-- TASK PROMPT --
The records underneath are to be repeated exactly, with the pictures left out.

(SOURCE RECORDS begins)

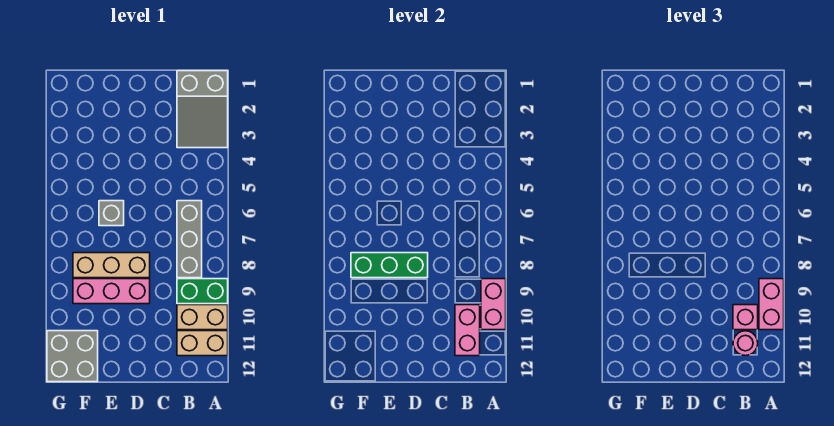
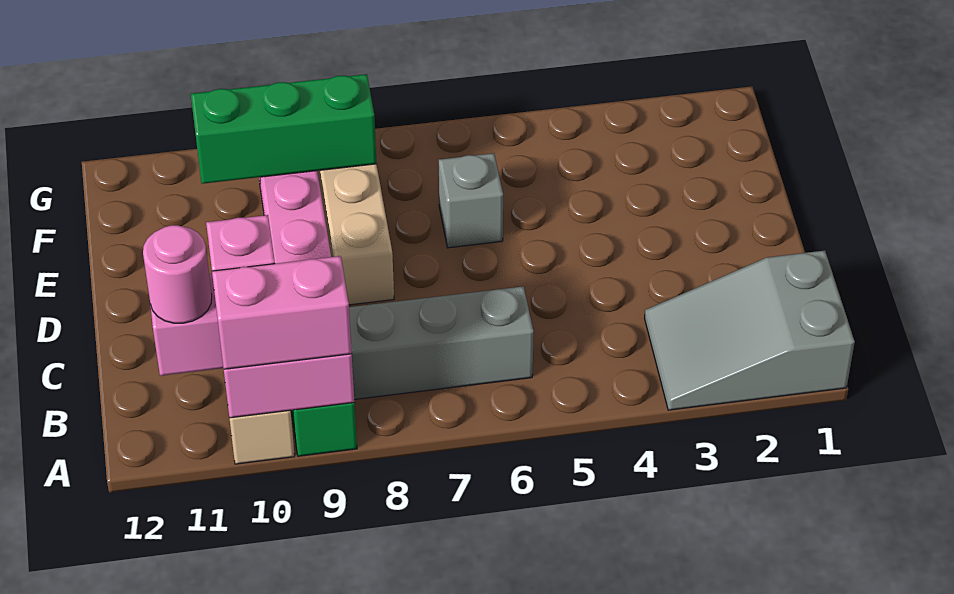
tan brick A11:B11 level 1 -> none
green brick D8:F8 level 2 -> green brick F8:F10 level 2
grey brick F11:G12 level 1 -> none

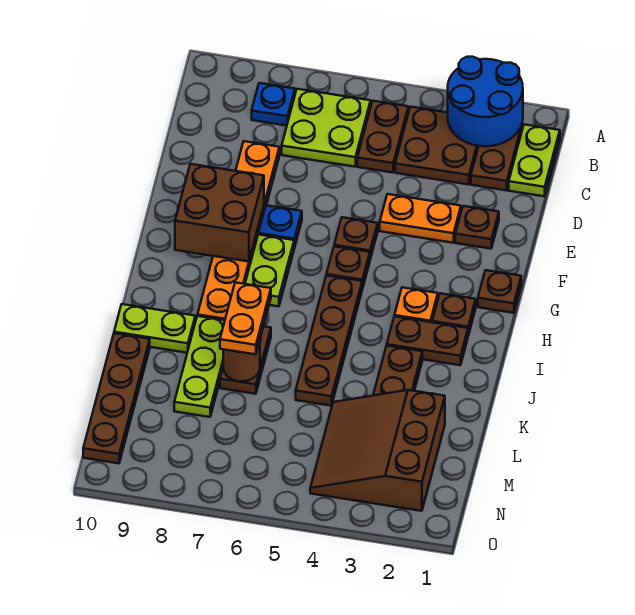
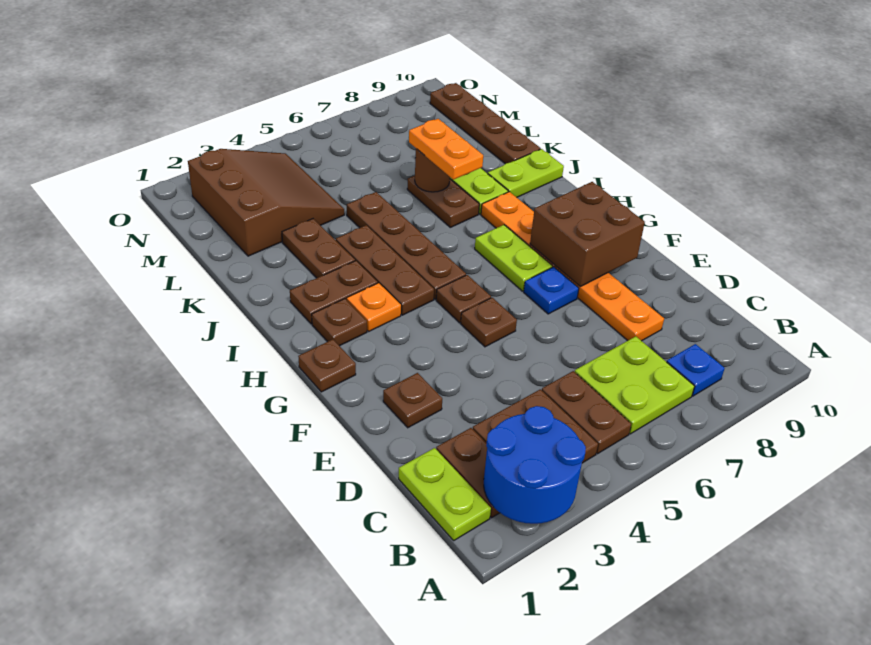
orange plate E3:E4 level 1 -> none
none -> brown plate H4:J4 level 1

(SOURCE RECORDS ends)

-- RESPONSE --
tan brick A11:B11 level 1 -> none
green brick D8:F8 level 2 -> green brick F8:F10 level 2
grey brick F11:G12 level 1 -> none

orange plate E3:E4 level 1 -> none
none -> brown plate H4:J4 level 1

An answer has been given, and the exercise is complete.